Top of Data listing
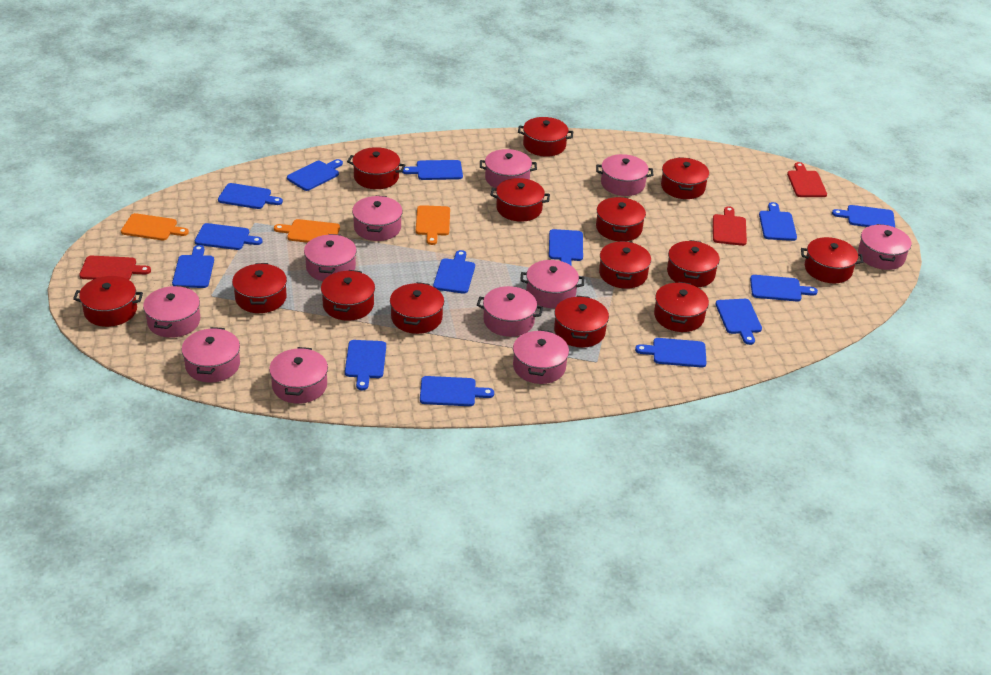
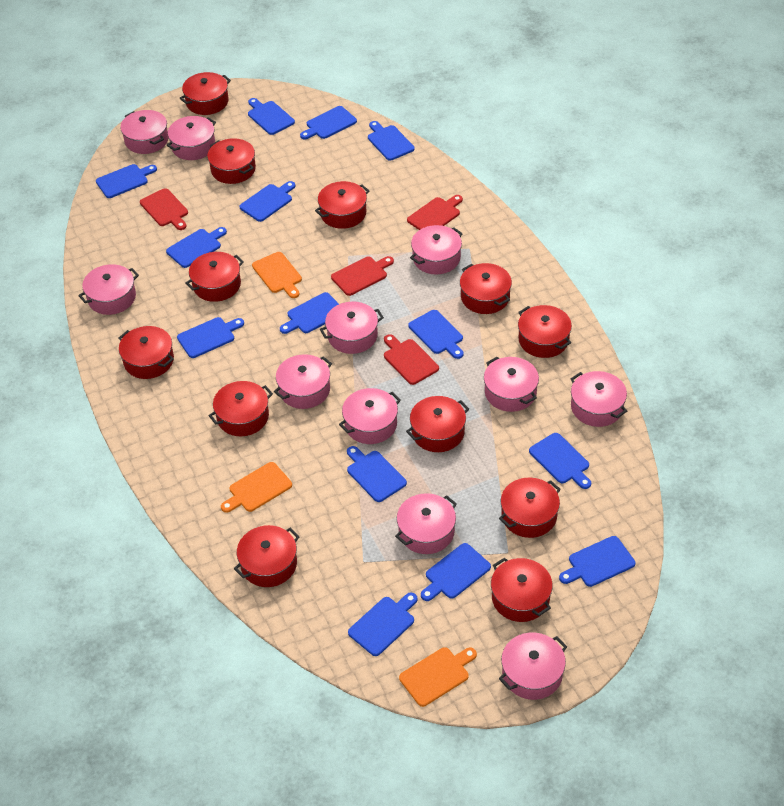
red cutting board: 3 -> 4
red pot: 14 -> 12

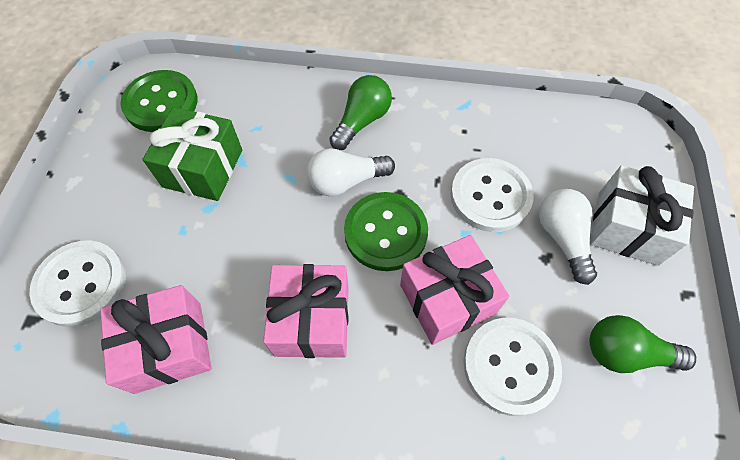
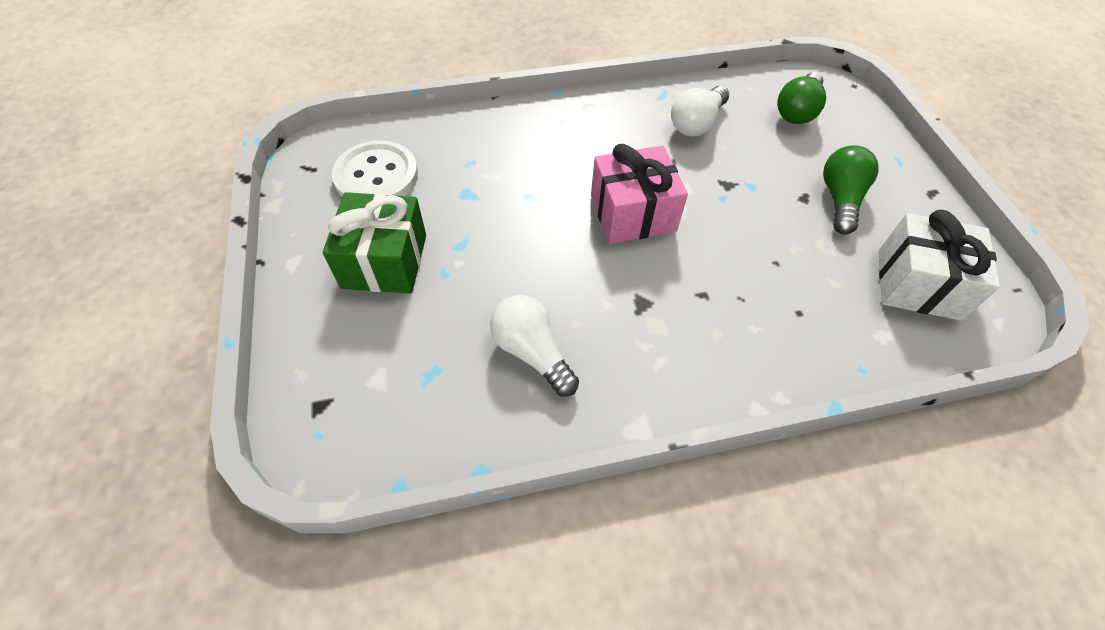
green button: 2 -> 0
pink gift: 3 -> 1
white button: 3 -> 1

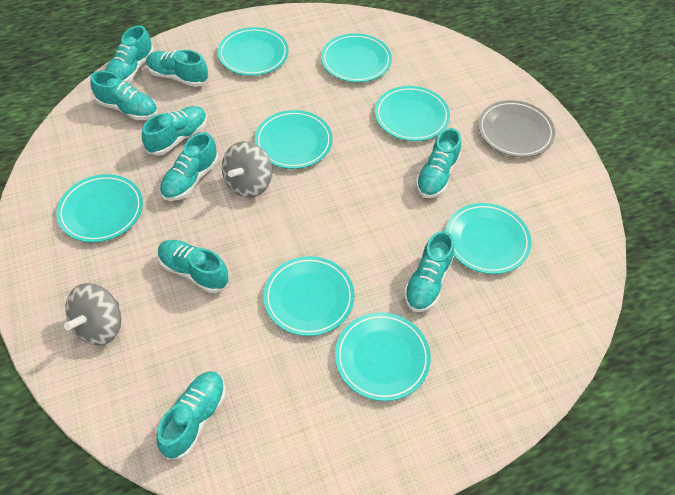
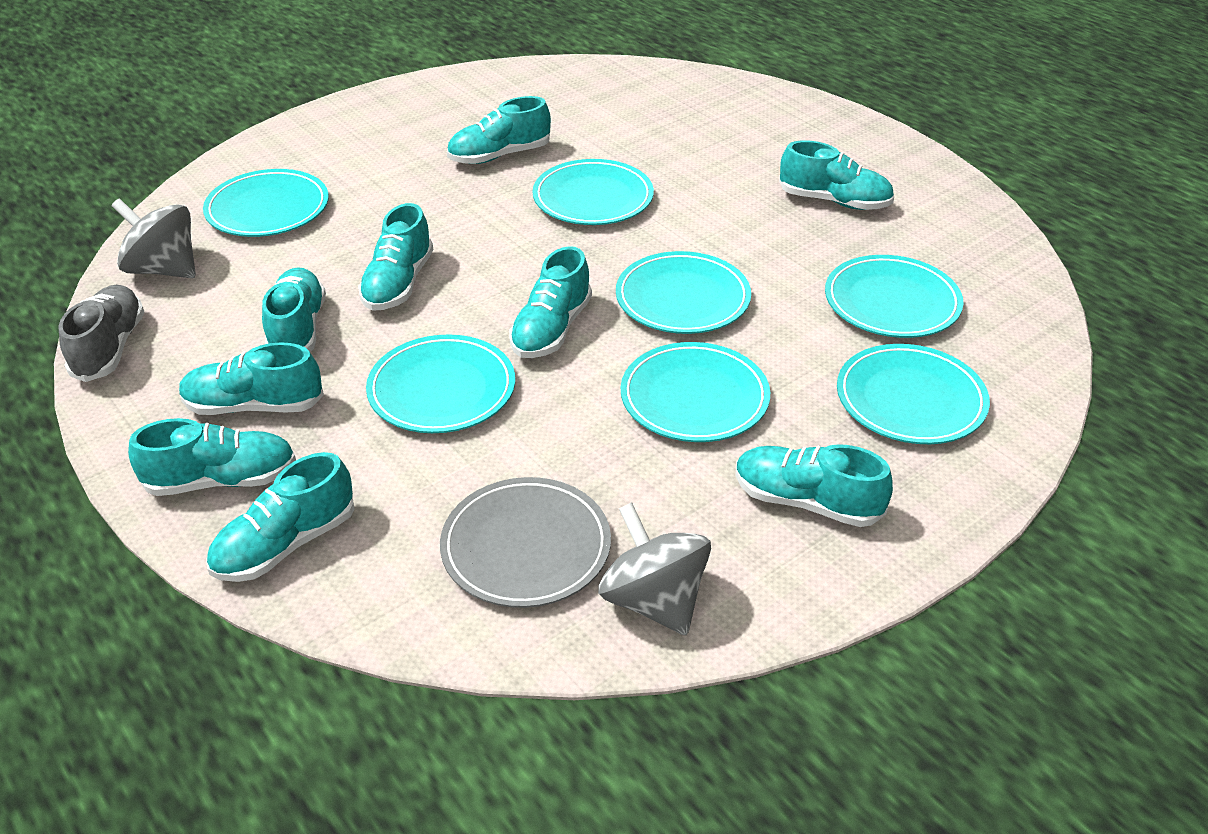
grey shoe: 0 -> 1
turquoise plate: 8 -> 7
Bottom of Data listing
Output only the lines running from the one containing "red pot: 14 -> 12" to the end of the records, inclusive and exact; skip the pictures.

red pot: 14 -> 12

green button: 2 -> 0
pink gift: 3 -> 1
white button: 3 -> 1

grey shoe: 0 -> 1
turquoise plate: 8 -> 7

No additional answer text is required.